> _Task to complete_: Return each line of the listing in which the word "moved" appears.

** Data provided follows **

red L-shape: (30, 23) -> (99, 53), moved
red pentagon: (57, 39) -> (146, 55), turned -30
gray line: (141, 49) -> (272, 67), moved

** End of Data provided **
** Data provided follows **

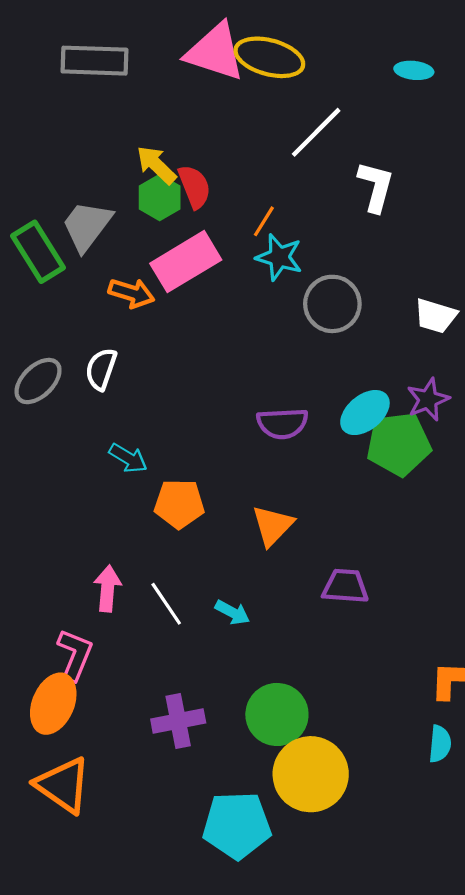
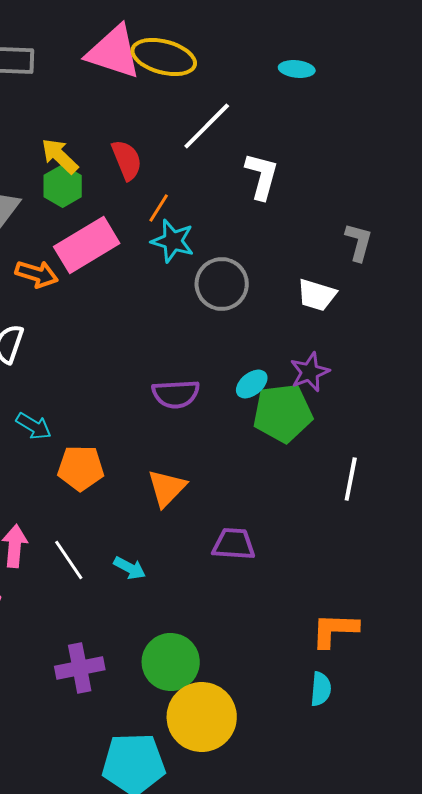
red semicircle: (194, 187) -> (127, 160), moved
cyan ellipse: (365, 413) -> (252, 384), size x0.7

** End of Data provided **

> _Exercise output_:
red L-shape: (30, 23) -> (99, 53), moved
gray line: (141, 49) -> (272, 67), moved
red semicircle: (194, 187) -> (127, 160), moved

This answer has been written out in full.